* _Input data_:

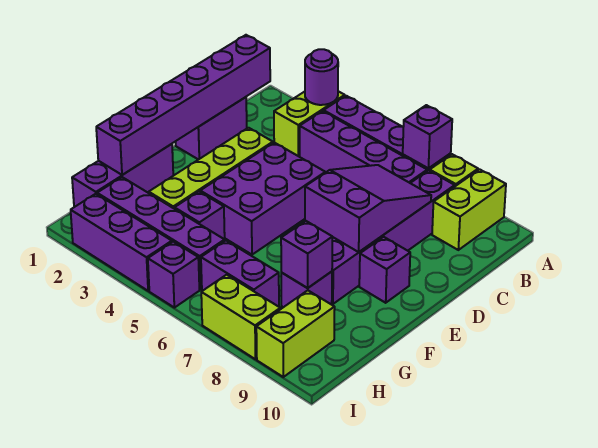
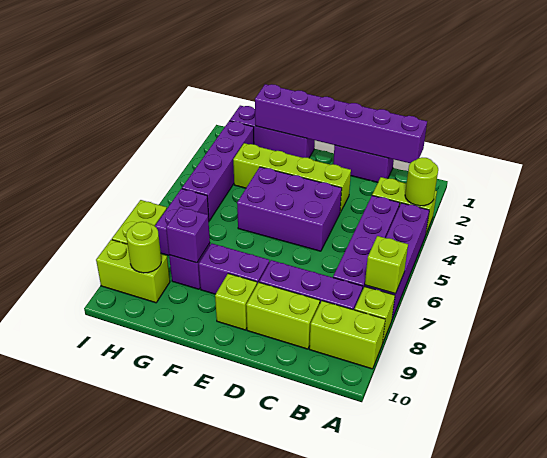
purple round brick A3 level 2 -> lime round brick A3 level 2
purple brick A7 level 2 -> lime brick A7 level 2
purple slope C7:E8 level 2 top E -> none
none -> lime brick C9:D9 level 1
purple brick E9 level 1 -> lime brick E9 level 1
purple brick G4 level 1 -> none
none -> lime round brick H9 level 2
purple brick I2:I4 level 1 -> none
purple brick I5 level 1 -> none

...

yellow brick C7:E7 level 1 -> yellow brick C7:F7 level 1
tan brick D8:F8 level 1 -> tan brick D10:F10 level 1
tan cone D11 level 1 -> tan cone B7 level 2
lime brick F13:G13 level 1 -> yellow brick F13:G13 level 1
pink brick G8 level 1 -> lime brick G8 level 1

---

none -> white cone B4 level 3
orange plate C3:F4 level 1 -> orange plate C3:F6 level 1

* _Task to complete_:
Which lines run from the one holding "tan cone D11 level 1 -> tan cone B7 level 2" through the one holding "pink brick G8" in the records above? Repeat them exactly, both included, and nothing more.

* _Answer area_:
tan cone D11 level 1 -> tan cone B7 level 2
lime brick F13:G13 level 1 -> yellow brick F13:G13 level 1
pink brick G8 level 1 -> lime brick G8 level 1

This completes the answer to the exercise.